▶ **What to work on**: In the listing below, find the line with "plant: (458, 120) -> (164, 211), moved" and copy every line from there up to and including the line with "window: (268, 365) -> (140, 45), moved", exactly and without pictures.

▶ **Dataset records**:
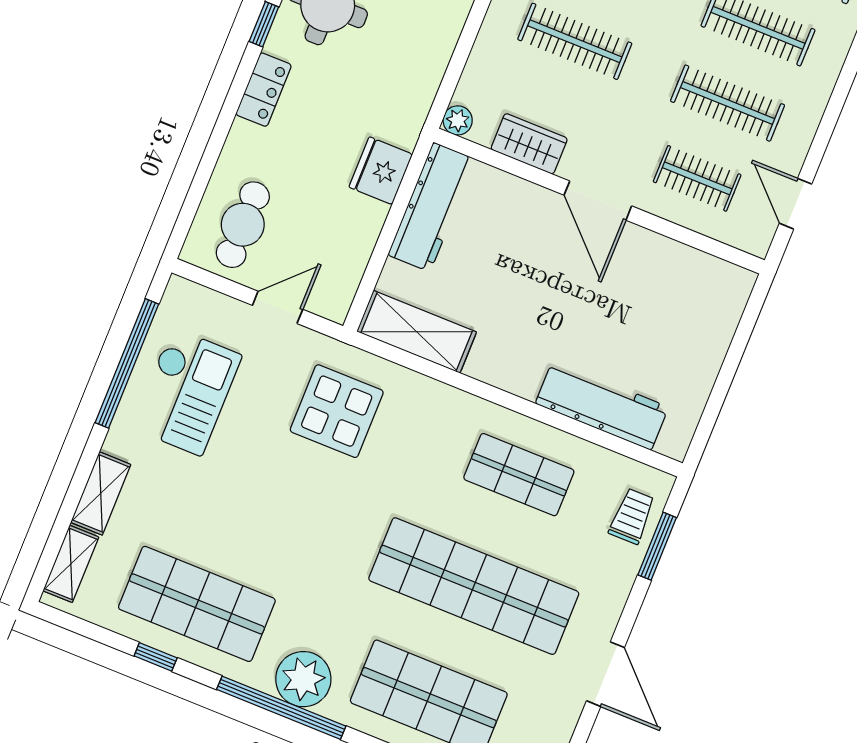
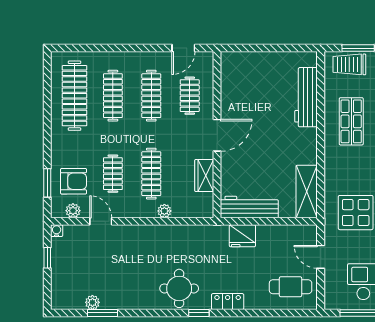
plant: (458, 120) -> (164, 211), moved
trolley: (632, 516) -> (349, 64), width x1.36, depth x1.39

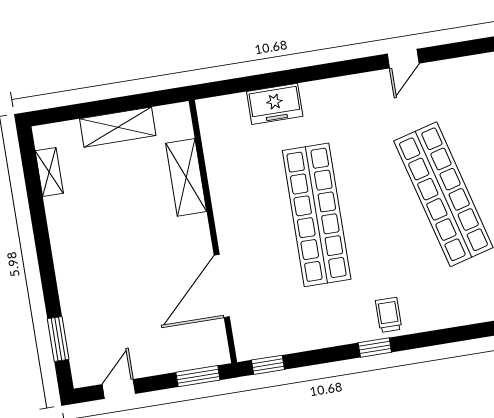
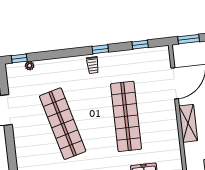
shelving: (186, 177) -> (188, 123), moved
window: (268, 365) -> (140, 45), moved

--

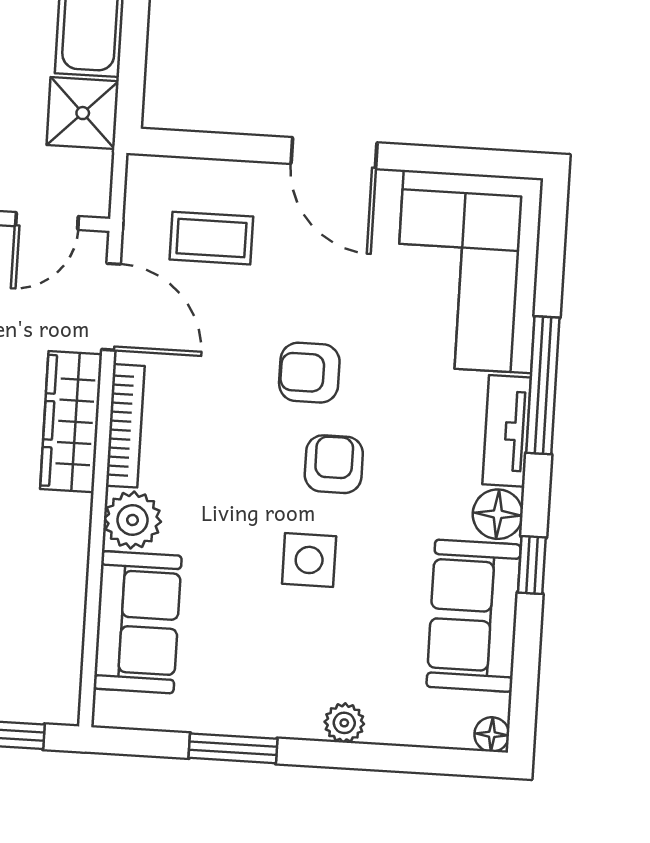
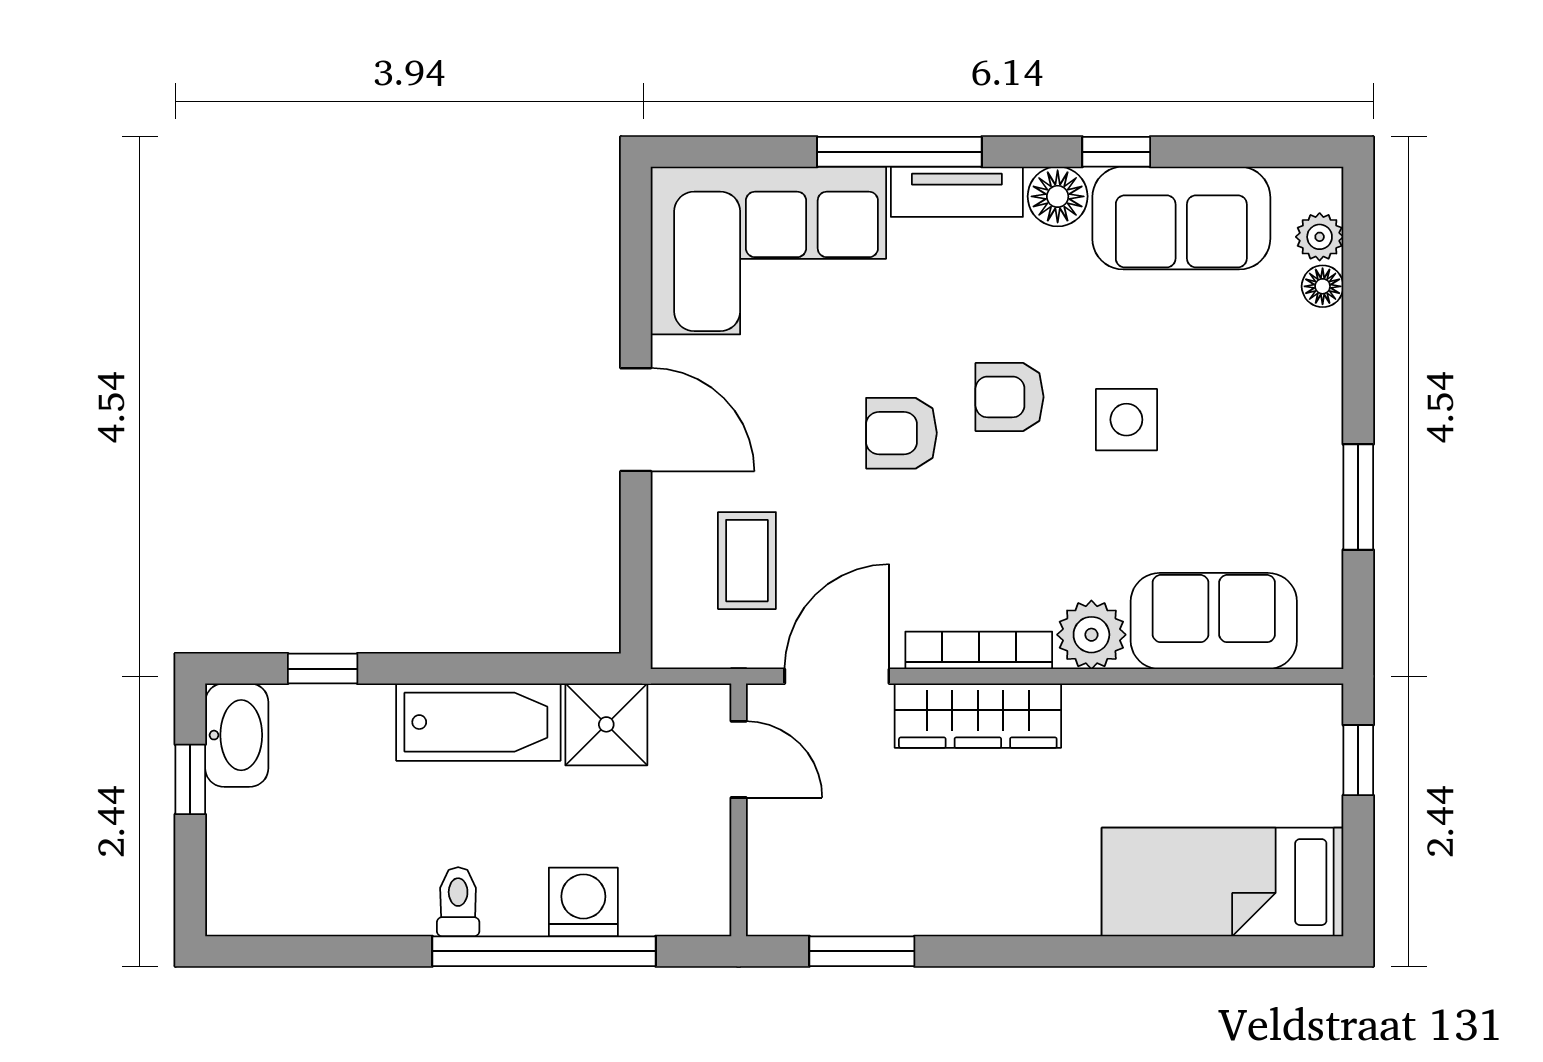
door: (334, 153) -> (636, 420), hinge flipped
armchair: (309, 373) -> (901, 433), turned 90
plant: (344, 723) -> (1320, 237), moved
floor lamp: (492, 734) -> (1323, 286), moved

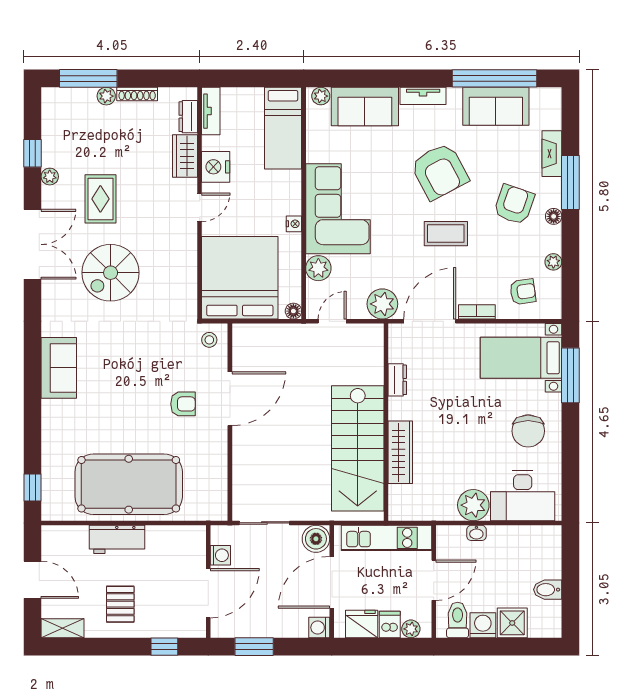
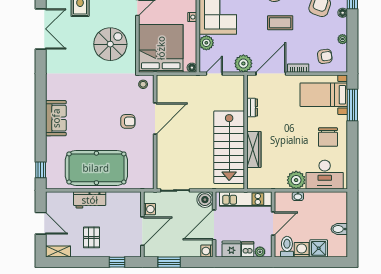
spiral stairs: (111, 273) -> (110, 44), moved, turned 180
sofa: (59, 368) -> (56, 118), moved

▶ **Output of the task**:
plant: (458, 120) -> (164, 211), moved
trolley: (632, 516) -> (349, 64), width x1.36, depth x1.39

shelving: (186, 177) -> (188, 123), moved
window: (268, 365) -> (140, 45), moved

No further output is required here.